* _TASK DIRECTIONS_
Line by line, restate the material word for word, omitting any image.

* _DATA BLOCK_
☆ ☆ ☆ ☆ ☆

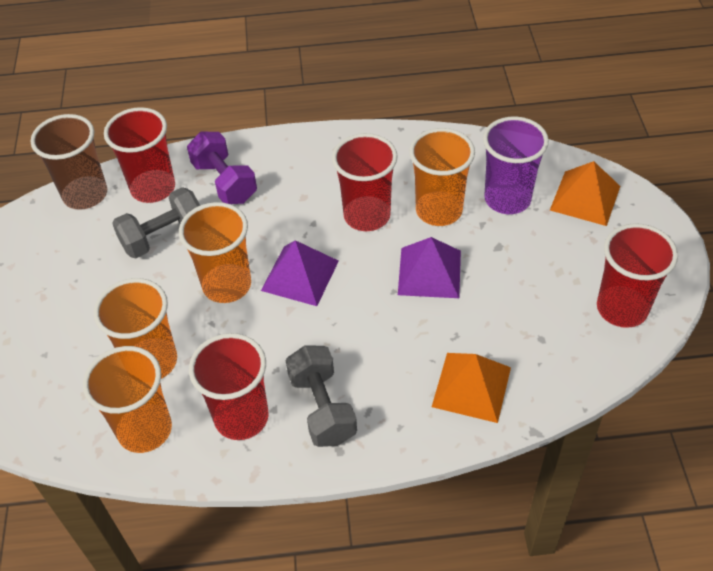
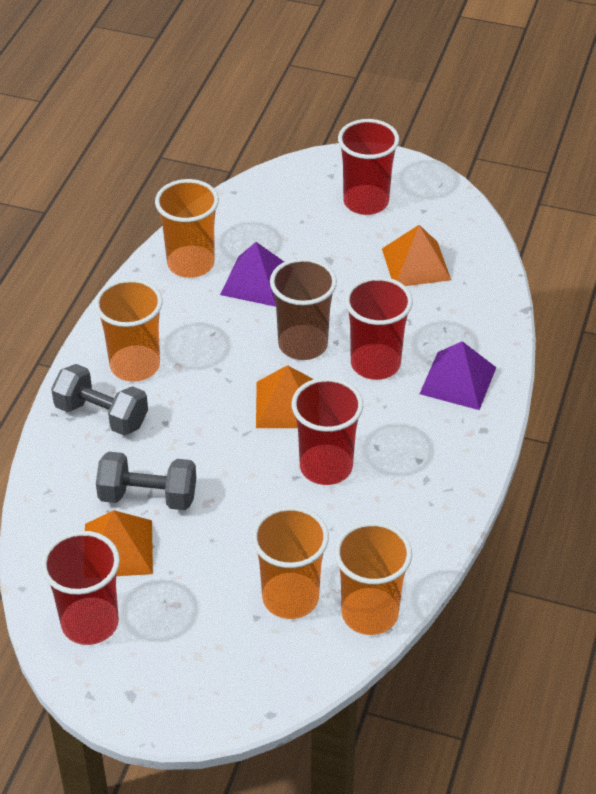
orange pyramid: 2 -> 3
purple cup: 1 -> 0
purple dumbbell: 1 -> 0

☆ ☆ ☆ ☆ ☆

* _EXERCISE SOLUTION_
orange pyramid: 2 -> 3
purple cup: 1 -> 0
purple dumbbell: 1 -> 0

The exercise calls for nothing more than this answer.